» **PROBLEM DETAILS**
Look through the lines below, find those with the word "yellow", and copy them.

» **GIVEN INFORMATION**

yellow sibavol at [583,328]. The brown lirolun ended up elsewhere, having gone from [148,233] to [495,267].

* * *

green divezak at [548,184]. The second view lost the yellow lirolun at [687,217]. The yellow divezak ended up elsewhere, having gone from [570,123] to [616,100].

...

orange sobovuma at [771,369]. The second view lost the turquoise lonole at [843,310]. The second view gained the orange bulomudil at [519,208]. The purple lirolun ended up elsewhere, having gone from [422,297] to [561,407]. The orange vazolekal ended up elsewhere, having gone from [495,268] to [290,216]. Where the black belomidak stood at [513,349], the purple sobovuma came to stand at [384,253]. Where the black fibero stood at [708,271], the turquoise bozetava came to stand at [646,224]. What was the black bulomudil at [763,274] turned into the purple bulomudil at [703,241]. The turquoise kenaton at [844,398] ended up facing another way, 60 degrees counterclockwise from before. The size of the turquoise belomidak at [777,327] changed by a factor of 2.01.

» **TASK ANSWER**
yellow sibavol at [583,328]. The brown lirolun ended up elsewhere, having gone from [148,233] to [495,267].
green divezak at [548,184]. The second view lost the yellow lirolun at [687,217]. The yellow divezak ended up elsewhere, having gone from [570,123] to [616,100].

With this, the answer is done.